■ The problem
From the entries below, please output exactly the lines starting at the one containing "(424, 342) = (635, 142): purple plane -> none" and ending at the one containing "(581, 401) = (542, 101): red", both included.
*** Opening Information ***
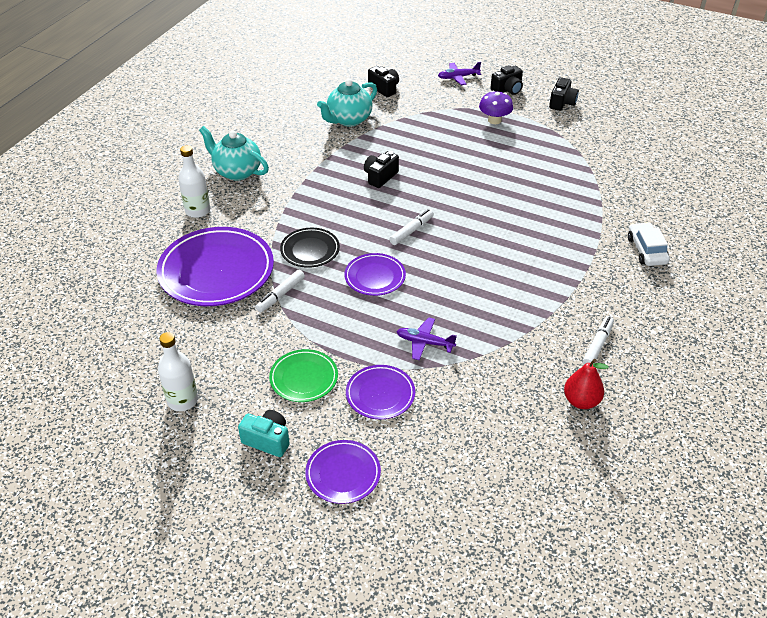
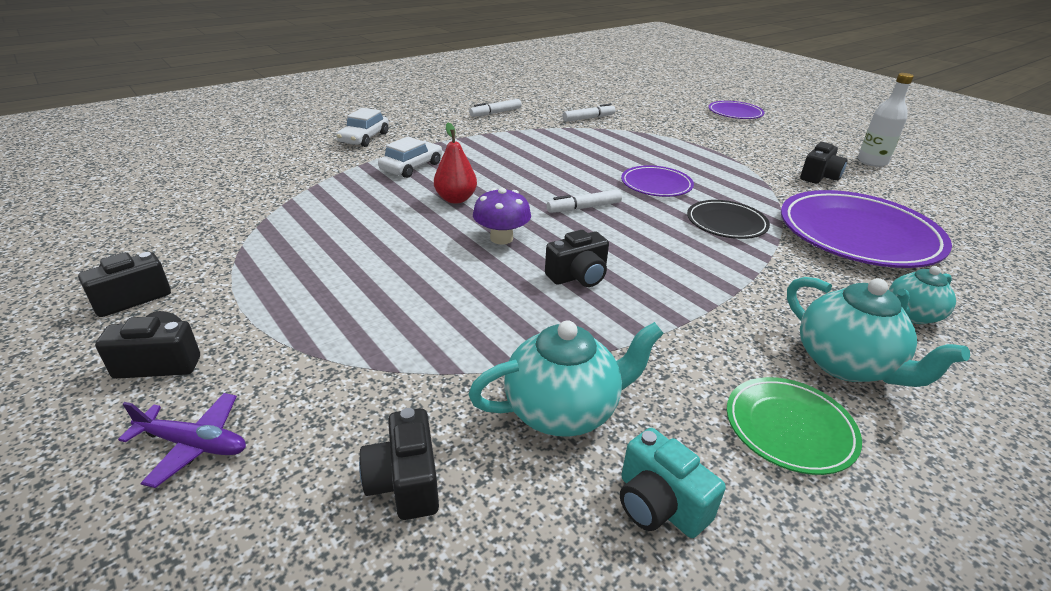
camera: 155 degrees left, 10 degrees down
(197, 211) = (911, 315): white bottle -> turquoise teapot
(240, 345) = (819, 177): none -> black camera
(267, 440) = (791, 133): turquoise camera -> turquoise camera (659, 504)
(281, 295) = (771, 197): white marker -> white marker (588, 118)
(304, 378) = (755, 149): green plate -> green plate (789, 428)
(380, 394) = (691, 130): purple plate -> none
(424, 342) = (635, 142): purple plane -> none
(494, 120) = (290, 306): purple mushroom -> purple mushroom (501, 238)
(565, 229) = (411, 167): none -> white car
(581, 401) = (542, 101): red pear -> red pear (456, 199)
*** Closing Information ***
*** Opening Information ***
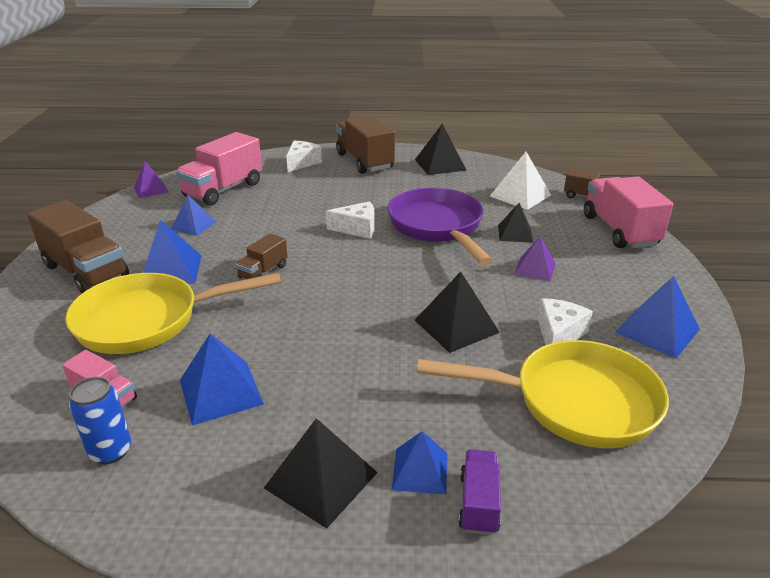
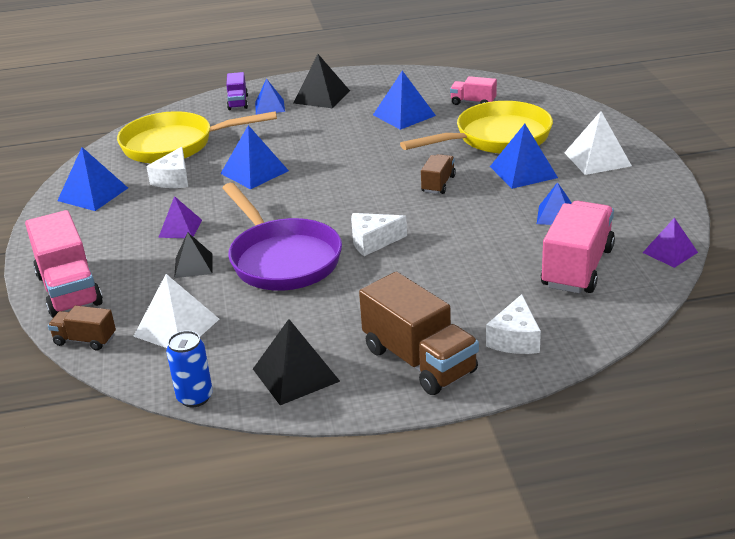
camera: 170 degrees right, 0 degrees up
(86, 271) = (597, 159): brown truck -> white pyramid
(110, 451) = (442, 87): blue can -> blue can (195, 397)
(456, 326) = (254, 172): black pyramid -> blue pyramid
*** Closing Information ***
*** Opening Information ***
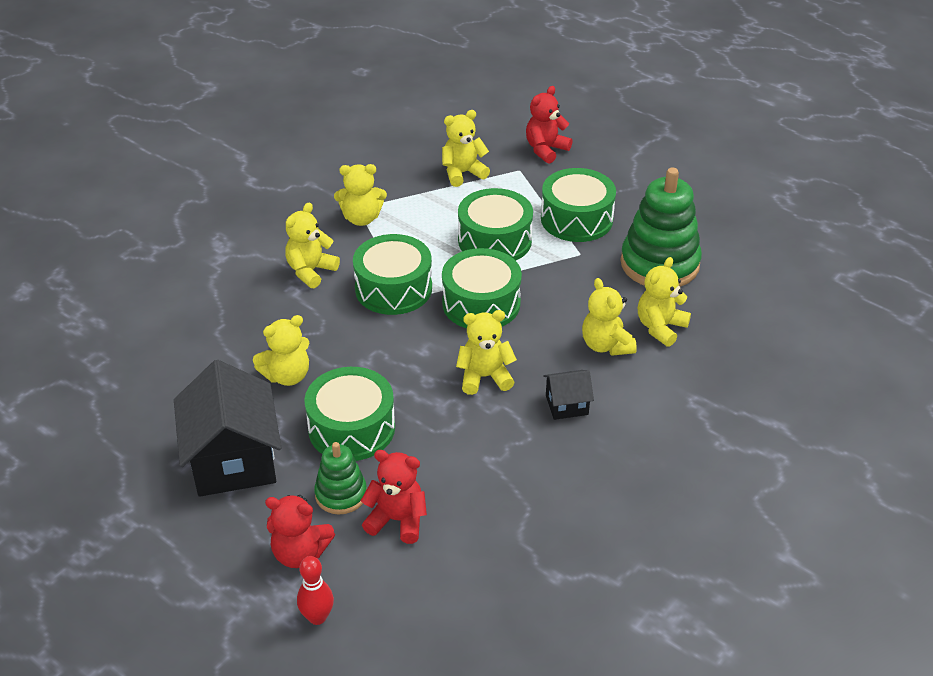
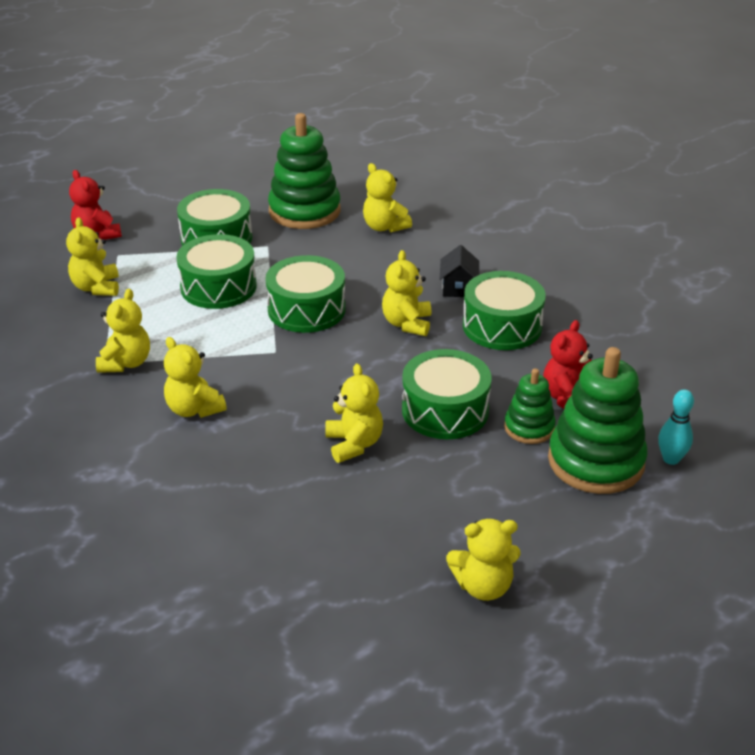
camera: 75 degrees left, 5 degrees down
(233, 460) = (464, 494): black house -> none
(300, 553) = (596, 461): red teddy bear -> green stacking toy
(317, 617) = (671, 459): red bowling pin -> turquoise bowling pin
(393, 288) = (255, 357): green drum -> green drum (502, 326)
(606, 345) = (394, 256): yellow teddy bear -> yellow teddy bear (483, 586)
*** Closing Information ***
■ Your response
(424, 342) = (635, 142): purple plane -> none
(494, 120) = (290, 306): purple mushroom -> purple mushroom (501, 238)
(565, 229) = (411, 167): none -> white car
(581, 401) = (542, 101): red pear -> red pear (456, 199)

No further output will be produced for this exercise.